→ **REQUIRED WORK**
Within the entries below, please retype exactly the lines starting with the line that has "C10: 2.2uF (plus" and going on through the line that has "C5: 3.3nF (GND, THR) -> 10uF (GND, THR)", but not the pictures.

→ **Stored items from a collection**
┄┄┄┄┄┄┄┄┄┄┄┄┄┄┄┄┄┄┄┄
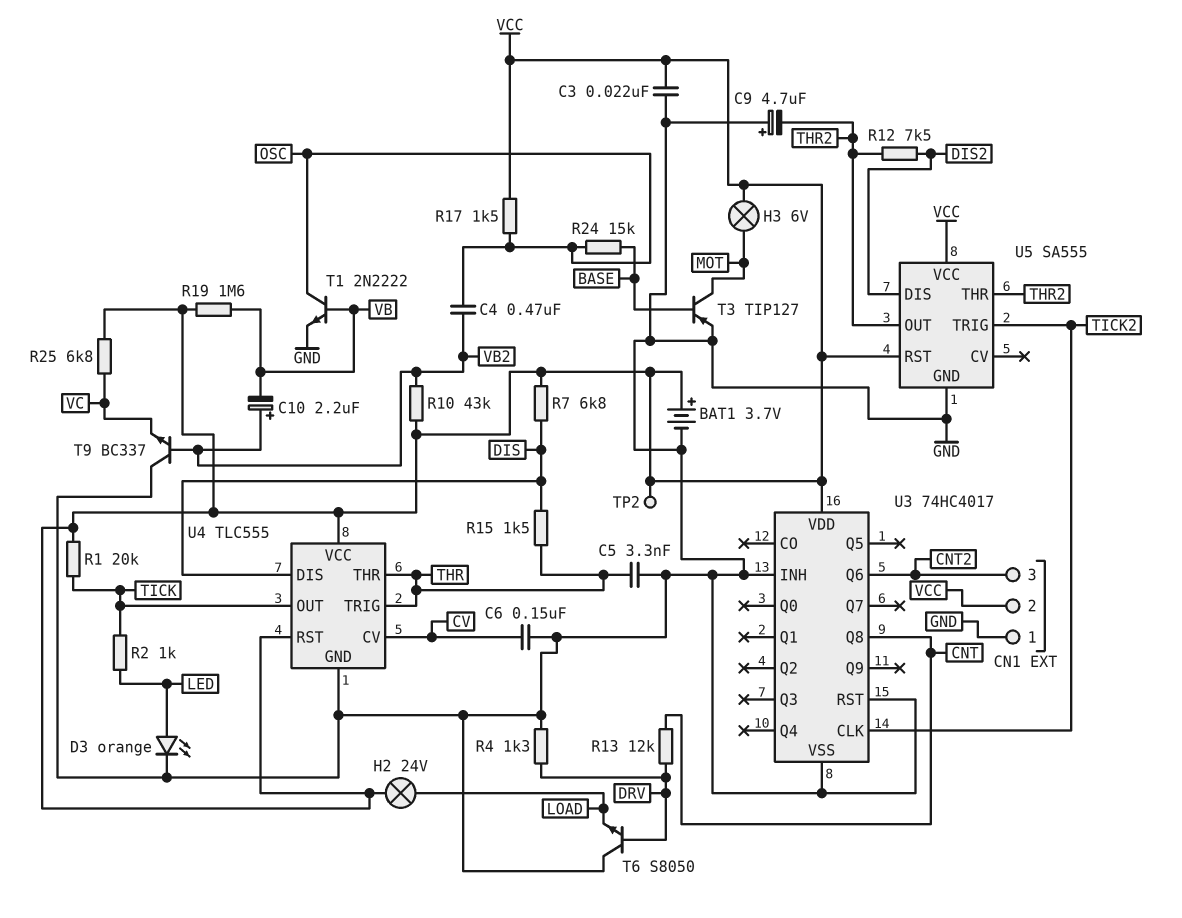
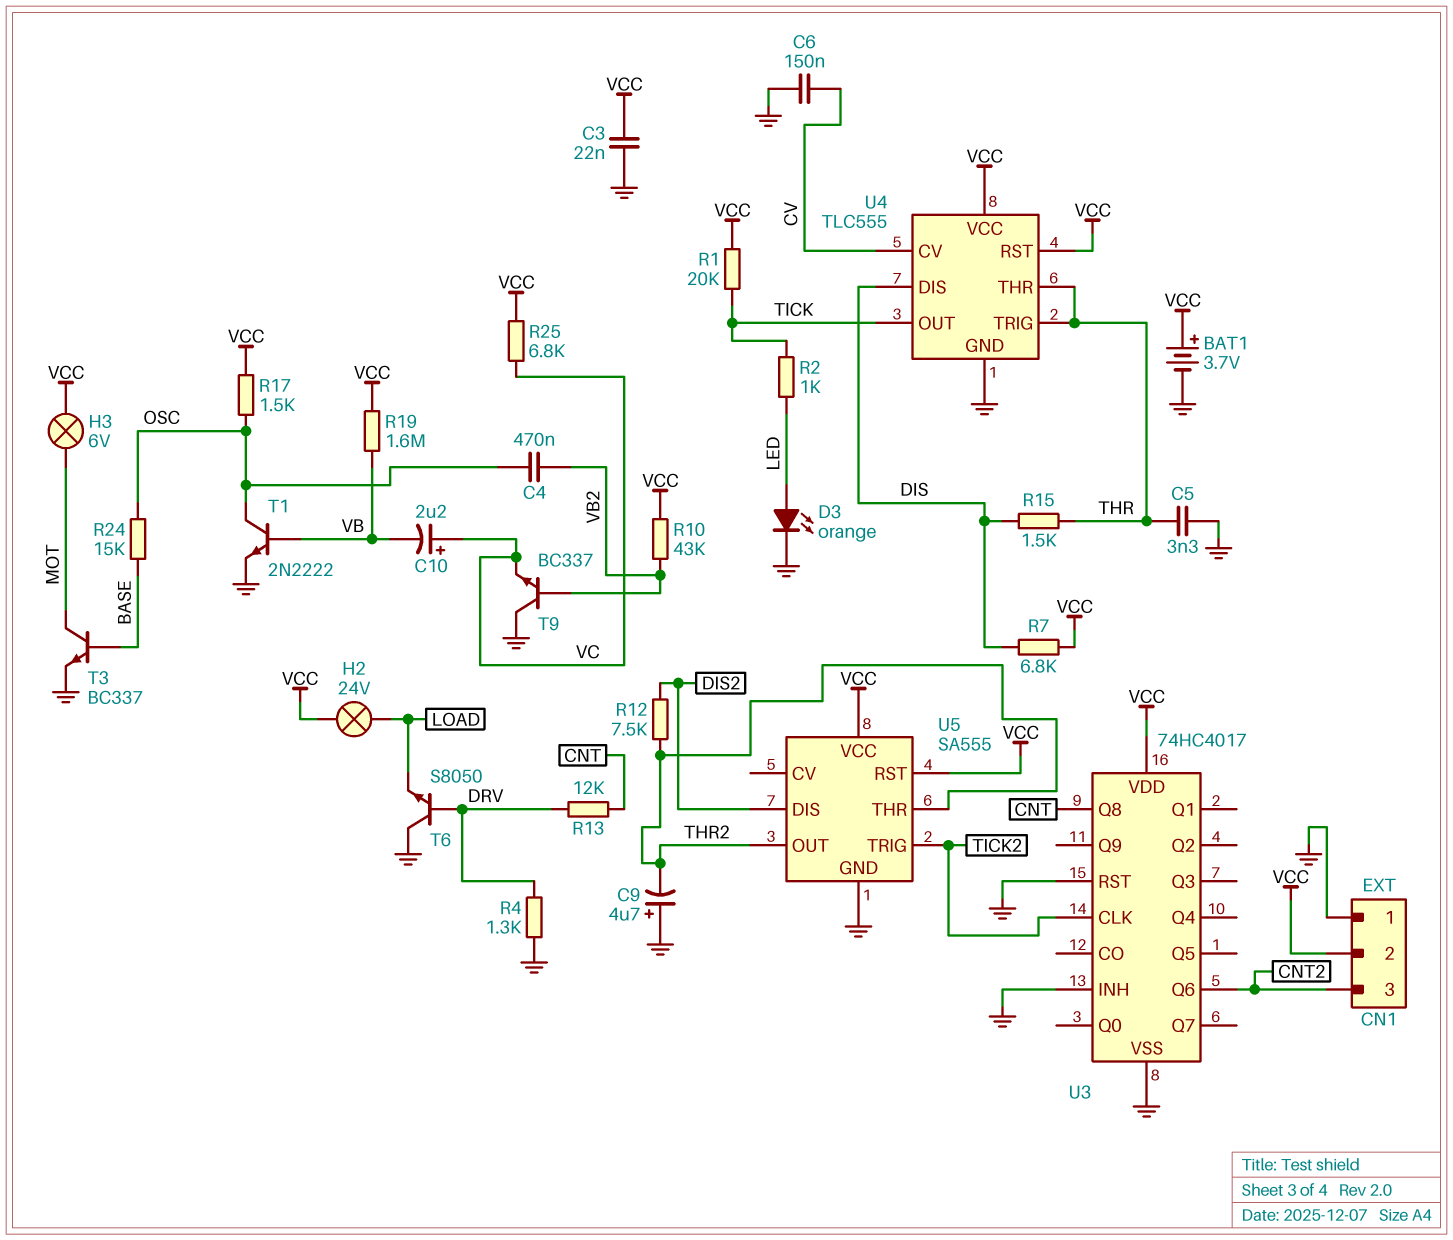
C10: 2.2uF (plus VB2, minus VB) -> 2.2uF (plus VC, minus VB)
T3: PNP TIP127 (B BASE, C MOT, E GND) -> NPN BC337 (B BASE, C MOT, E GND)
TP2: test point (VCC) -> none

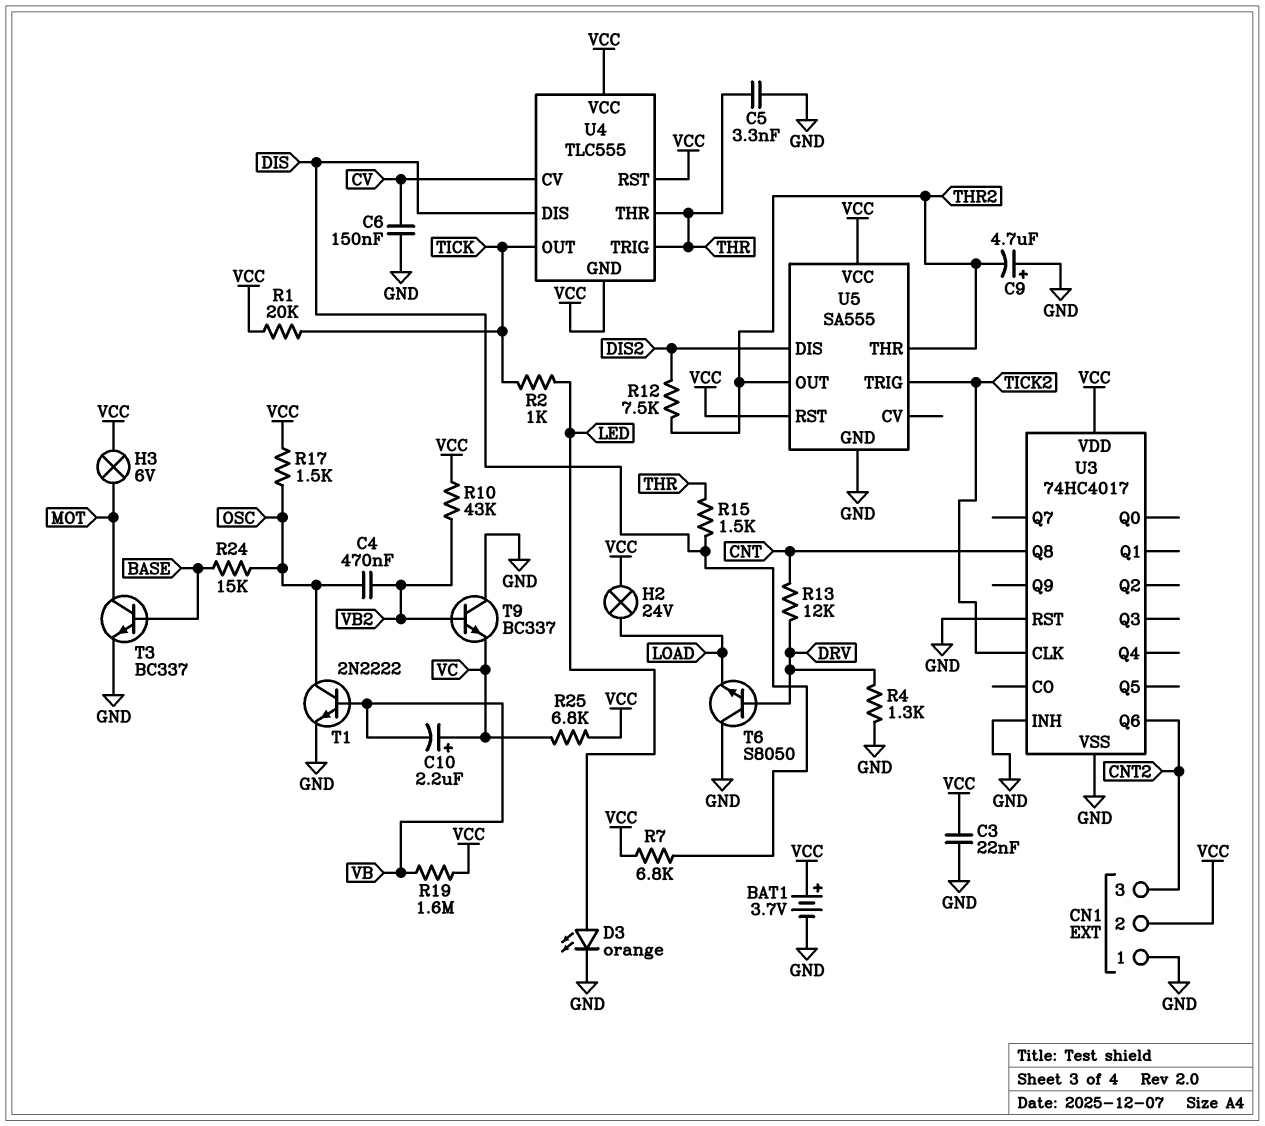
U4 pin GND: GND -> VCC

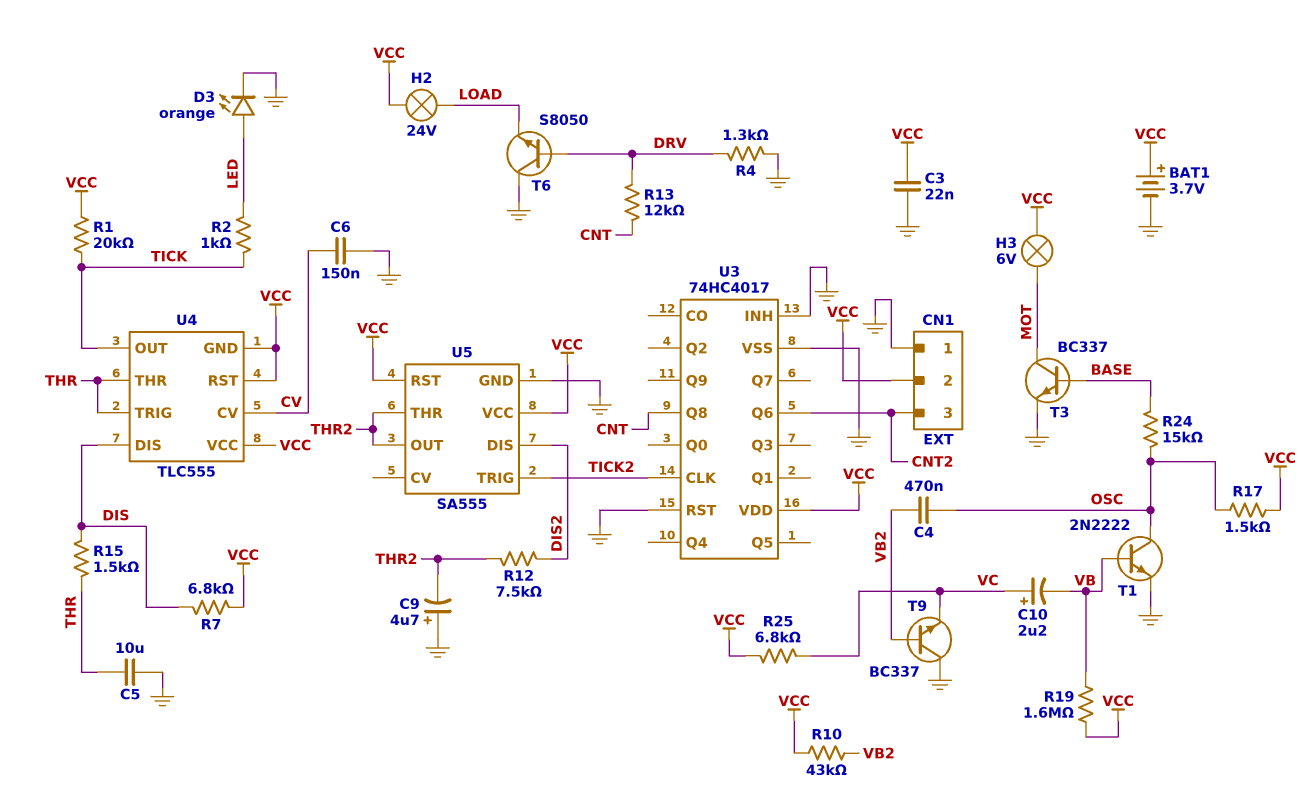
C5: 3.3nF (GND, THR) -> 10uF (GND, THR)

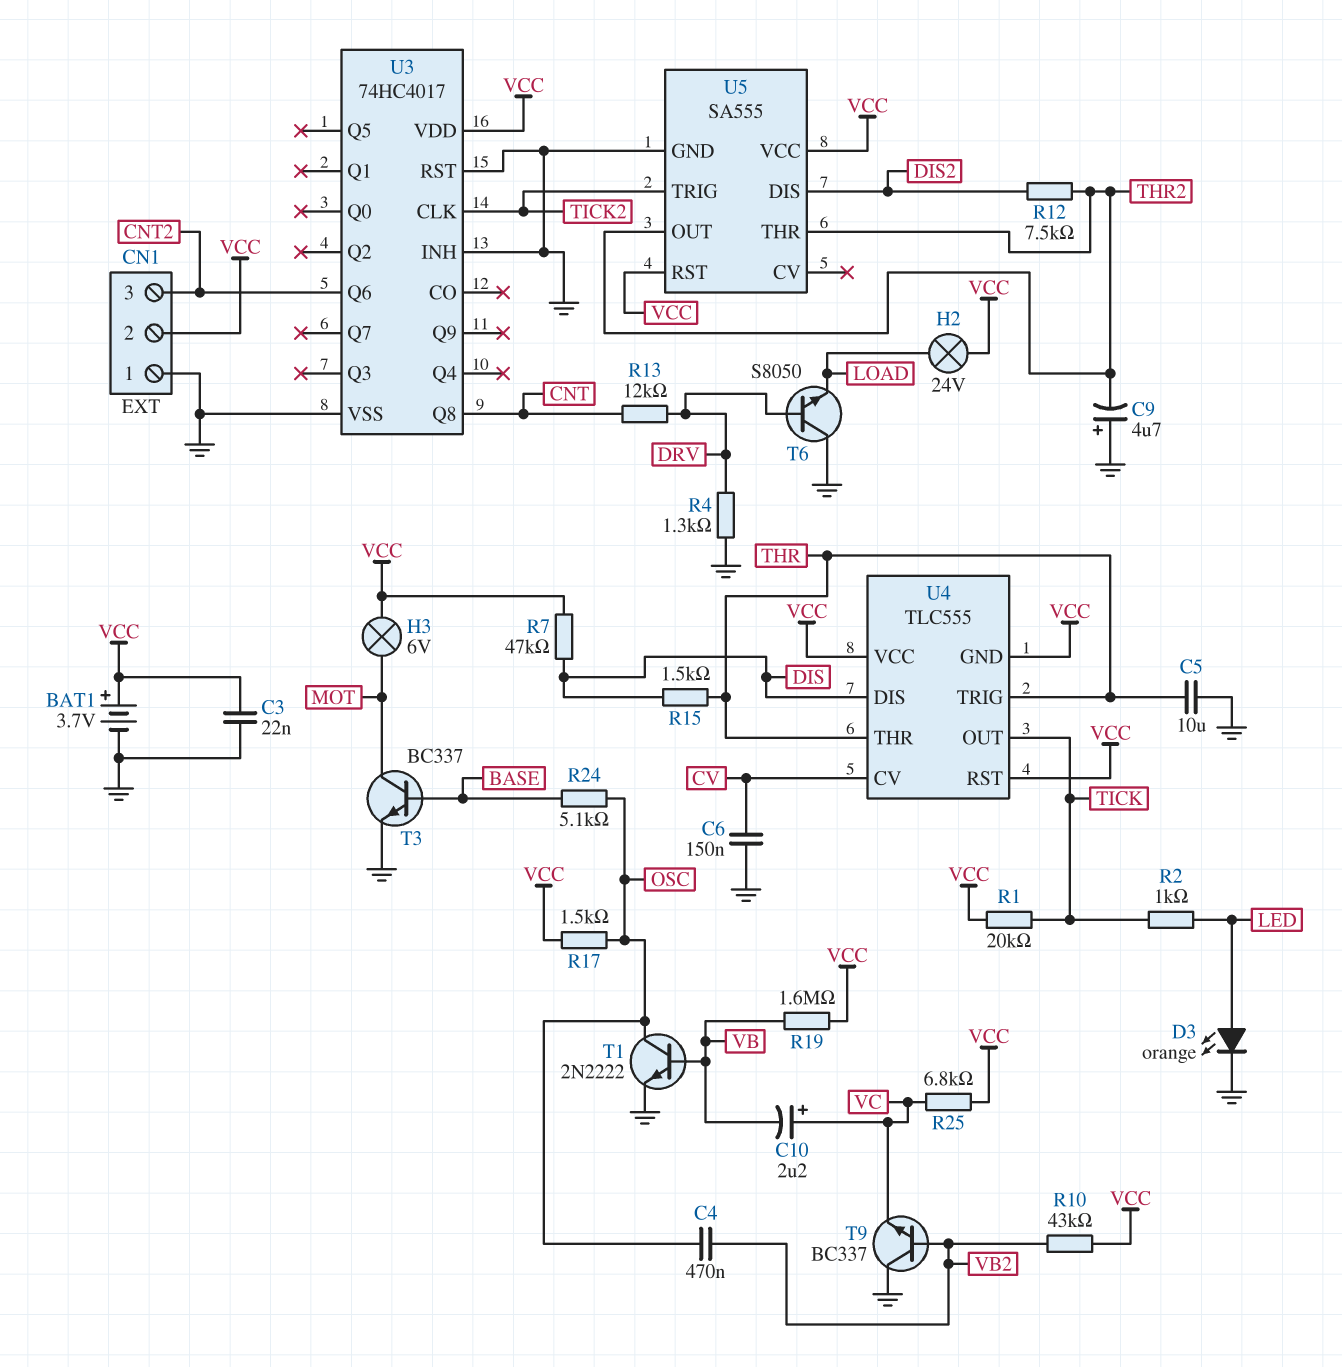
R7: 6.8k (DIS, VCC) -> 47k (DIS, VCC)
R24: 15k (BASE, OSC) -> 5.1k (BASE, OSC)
┄┄┄┄┄┄┄┄┄┄┄┄┄┄┄┄┄┄┄┄
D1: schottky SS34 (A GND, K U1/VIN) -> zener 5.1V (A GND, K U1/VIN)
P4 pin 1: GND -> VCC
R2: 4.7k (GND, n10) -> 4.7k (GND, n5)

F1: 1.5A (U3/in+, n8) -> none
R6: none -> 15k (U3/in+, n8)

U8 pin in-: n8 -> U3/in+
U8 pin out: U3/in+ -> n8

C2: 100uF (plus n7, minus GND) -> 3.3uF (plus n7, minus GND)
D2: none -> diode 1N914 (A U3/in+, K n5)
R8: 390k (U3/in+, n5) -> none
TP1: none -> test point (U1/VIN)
┄┄┄┄┄┄┄┄┄┄┄┄┄┄┄┄┄┄┄┄
→ **ANSWER**
C10: 2.2uF (plus VB2, minus VB) -> 2.2uF (plus VC, minus VB)
T3: PNP TIP127 (B BASE, C MOT, E GND) -> NPN BC337 (B BASE, C MOT, E GND)
TP2: test point (VCC) -> none

U4 pin GND: GND -> VCC

C5: 3.3nF (GND, THR) -> 10uF (GND, THR)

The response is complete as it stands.